* [Dataset extract]

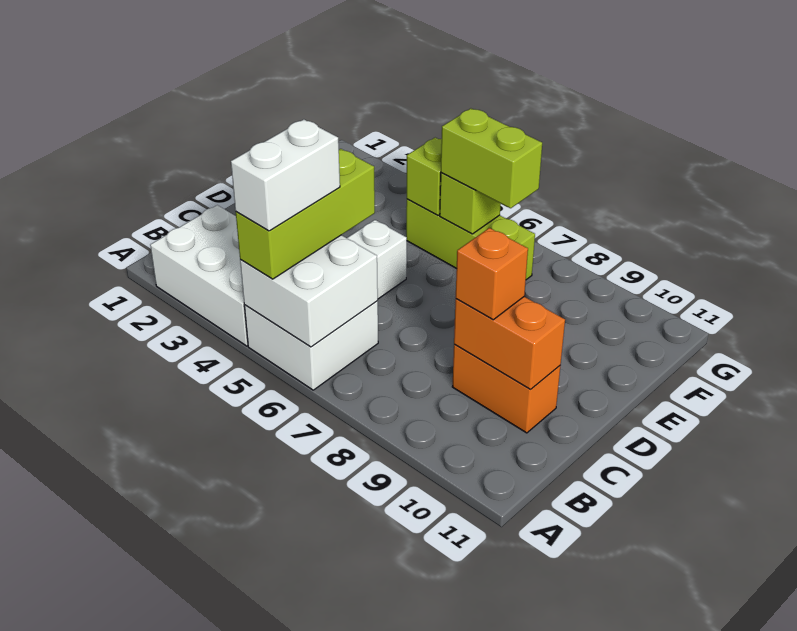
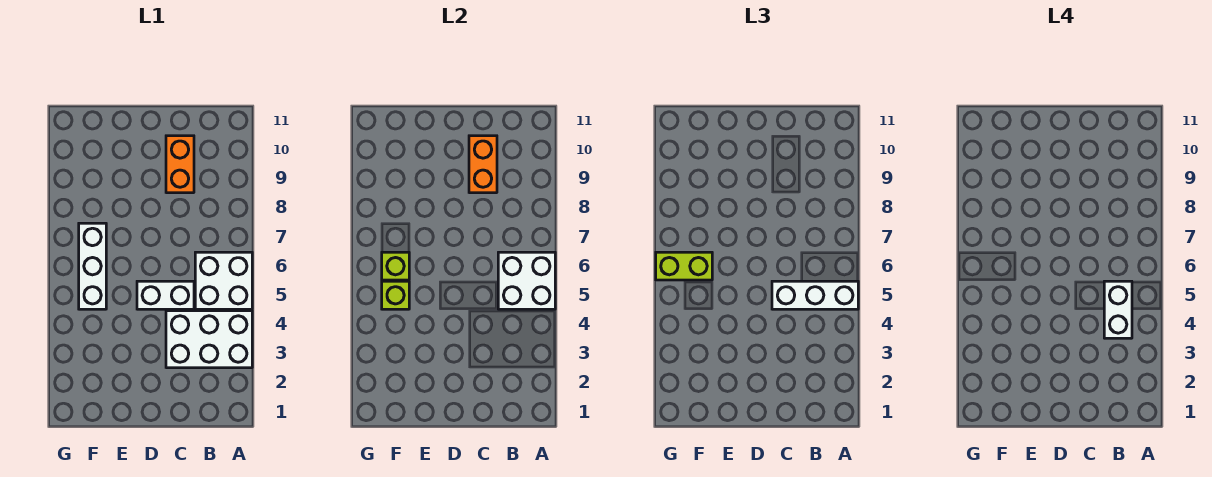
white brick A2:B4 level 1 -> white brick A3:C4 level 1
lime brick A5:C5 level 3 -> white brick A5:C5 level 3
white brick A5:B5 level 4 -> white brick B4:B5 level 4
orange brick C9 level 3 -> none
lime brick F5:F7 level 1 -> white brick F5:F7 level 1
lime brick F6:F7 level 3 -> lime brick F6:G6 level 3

==

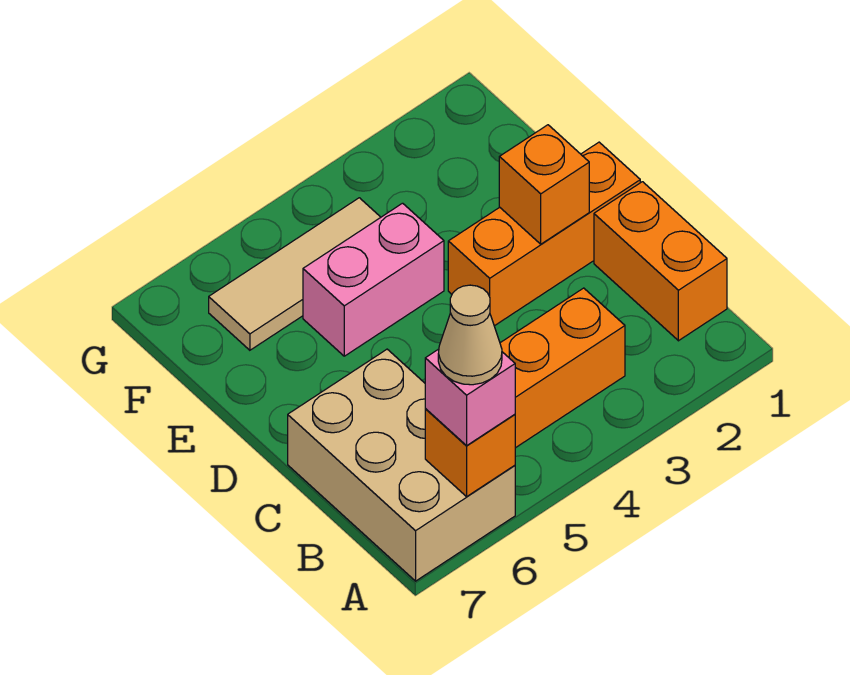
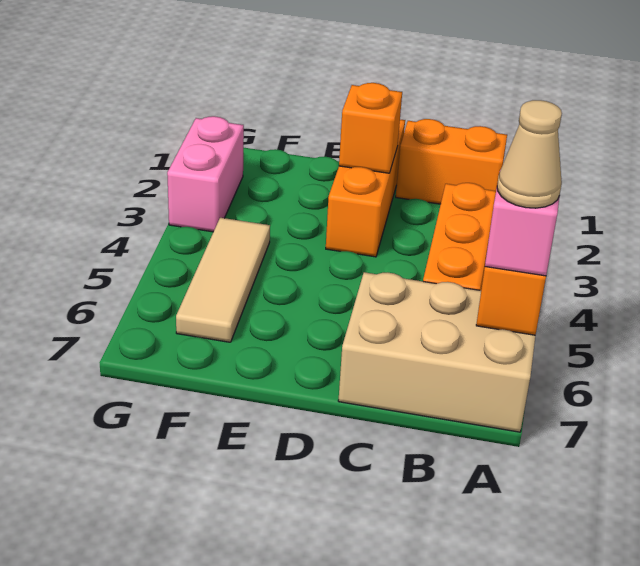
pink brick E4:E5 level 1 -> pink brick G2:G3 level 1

* [Aim of the task] Only the number is wanted: how many lines above include the word "lime"?

* [Exercise response] 3